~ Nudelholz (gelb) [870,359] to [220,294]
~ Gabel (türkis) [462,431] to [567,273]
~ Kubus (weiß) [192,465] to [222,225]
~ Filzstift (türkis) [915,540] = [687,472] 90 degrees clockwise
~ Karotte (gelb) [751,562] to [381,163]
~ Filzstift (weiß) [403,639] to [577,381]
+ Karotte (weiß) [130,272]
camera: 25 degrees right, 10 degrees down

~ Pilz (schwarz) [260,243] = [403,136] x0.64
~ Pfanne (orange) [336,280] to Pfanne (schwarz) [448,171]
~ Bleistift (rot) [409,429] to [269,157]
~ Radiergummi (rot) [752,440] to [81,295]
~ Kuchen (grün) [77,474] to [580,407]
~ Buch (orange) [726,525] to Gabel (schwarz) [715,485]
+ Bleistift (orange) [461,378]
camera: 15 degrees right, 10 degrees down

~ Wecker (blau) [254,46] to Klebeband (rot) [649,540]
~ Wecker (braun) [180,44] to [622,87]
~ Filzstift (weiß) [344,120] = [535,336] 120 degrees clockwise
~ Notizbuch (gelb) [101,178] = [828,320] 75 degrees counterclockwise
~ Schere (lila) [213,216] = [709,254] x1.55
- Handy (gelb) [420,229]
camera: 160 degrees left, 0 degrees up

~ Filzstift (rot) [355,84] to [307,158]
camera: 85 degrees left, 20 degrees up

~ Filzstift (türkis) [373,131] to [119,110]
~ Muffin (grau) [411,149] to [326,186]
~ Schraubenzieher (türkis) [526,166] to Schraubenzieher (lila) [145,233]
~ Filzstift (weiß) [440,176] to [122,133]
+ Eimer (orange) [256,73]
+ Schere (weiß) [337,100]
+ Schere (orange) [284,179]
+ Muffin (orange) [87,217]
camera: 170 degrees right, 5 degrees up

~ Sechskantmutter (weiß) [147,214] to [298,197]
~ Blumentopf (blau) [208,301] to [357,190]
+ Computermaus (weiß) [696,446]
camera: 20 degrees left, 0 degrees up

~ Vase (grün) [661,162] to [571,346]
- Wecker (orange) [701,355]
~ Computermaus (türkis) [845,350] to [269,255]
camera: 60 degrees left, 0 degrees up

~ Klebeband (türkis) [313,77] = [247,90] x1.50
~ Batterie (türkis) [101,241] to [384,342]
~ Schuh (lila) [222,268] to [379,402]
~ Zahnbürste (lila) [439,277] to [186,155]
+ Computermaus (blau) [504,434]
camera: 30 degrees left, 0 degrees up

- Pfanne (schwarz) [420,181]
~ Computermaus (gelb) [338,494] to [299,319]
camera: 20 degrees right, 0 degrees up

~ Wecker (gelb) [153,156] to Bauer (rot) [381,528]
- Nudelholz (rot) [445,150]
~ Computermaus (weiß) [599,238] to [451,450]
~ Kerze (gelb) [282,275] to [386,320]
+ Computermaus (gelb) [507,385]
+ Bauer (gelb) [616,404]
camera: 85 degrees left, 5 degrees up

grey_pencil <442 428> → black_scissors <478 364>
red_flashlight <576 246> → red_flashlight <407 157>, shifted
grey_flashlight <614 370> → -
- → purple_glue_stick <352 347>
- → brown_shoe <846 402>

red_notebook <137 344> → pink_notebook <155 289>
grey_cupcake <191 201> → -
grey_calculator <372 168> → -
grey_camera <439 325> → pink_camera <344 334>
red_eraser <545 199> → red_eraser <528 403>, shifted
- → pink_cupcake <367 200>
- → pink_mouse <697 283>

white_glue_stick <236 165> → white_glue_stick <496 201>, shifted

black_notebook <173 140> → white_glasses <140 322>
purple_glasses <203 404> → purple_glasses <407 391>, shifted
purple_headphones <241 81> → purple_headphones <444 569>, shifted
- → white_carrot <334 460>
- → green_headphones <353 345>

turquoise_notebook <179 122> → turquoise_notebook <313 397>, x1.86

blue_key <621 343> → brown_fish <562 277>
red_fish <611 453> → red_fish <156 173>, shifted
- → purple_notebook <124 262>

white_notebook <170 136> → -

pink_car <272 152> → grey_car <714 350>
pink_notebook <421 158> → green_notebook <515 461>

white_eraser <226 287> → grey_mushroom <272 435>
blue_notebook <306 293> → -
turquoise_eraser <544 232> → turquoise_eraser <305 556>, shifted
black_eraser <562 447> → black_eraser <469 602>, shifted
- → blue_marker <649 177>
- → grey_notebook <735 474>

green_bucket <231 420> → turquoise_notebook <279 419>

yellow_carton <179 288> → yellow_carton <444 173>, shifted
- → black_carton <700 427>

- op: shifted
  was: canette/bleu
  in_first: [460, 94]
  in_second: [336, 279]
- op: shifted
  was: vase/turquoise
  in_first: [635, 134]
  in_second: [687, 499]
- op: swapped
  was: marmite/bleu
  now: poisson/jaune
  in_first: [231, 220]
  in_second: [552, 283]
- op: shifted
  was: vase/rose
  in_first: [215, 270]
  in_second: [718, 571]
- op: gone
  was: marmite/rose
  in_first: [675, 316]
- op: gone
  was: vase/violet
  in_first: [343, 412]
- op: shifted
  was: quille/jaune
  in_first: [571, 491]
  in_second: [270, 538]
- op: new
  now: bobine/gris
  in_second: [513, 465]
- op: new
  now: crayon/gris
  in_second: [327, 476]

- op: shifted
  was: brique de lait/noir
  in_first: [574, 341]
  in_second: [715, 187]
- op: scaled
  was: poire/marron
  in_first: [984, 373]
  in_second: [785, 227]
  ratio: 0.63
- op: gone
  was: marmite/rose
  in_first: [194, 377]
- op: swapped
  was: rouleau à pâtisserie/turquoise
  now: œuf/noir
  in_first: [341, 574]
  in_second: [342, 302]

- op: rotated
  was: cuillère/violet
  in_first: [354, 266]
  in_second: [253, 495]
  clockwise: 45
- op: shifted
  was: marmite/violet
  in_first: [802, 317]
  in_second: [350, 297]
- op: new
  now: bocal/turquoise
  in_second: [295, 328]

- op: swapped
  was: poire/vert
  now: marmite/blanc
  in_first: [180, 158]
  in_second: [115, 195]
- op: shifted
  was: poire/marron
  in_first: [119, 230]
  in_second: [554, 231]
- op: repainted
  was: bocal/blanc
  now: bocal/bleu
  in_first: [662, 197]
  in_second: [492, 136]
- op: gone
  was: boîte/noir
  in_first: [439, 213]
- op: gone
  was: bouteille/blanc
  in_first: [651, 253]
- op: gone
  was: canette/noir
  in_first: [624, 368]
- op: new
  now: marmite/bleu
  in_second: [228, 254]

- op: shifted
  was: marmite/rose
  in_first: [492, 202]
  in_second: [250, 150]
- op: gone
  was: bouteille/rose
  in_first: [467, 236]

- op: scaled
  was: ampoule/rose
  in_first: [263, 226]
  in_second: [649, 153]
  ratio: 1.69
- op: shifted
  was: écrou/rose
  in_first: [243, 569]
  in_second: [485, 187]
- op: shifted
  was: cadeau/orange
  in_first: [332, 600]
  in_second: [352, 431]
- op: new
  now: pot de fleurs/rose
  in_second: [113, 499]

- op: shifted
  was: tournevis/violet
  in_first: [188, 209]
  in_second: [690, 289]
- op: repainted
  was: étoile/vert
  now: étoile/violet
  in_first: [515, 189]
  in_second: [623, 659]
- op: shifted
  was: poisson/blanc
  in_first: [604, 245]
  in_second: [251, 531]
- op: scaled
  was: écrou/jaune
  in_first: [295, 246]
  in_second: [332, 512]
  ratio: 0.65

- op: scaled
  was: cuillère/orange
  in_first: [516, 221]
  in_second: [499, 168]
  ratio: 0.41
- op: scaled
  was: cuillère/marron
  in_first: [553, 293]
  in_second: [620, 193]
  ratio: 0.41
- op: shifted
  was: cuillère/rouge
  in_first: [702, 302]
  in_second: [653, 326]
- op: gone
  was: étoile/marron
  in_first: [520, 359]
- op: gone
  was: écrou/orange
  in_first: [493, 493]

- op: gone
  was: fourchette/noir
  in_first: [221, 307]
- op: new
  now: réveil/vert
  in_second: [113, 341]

■ ■ ■

### Work item
Copy the records above exactly, beginning at the line that contains "in_second: [687, 499]" and stopping after the line that contains "was: quille/jaune".

### Result for this task
  in_second: [687, 499]
- op: swapped
  was: marmite/bleu
  now: poisson/jaune
  in_first: [231, 220]
  in_second: [552, 283]
- op: shifted
  was: vase/rose
  in_first: [215, 270]
  in_second: [718, 571]
- op: gone
  was: marmite/rose
  in_first: [675, 316]
- op: gone
  was: vase/violet
  in_first: [343, 412]
- op: shifted
  was: quille/jaune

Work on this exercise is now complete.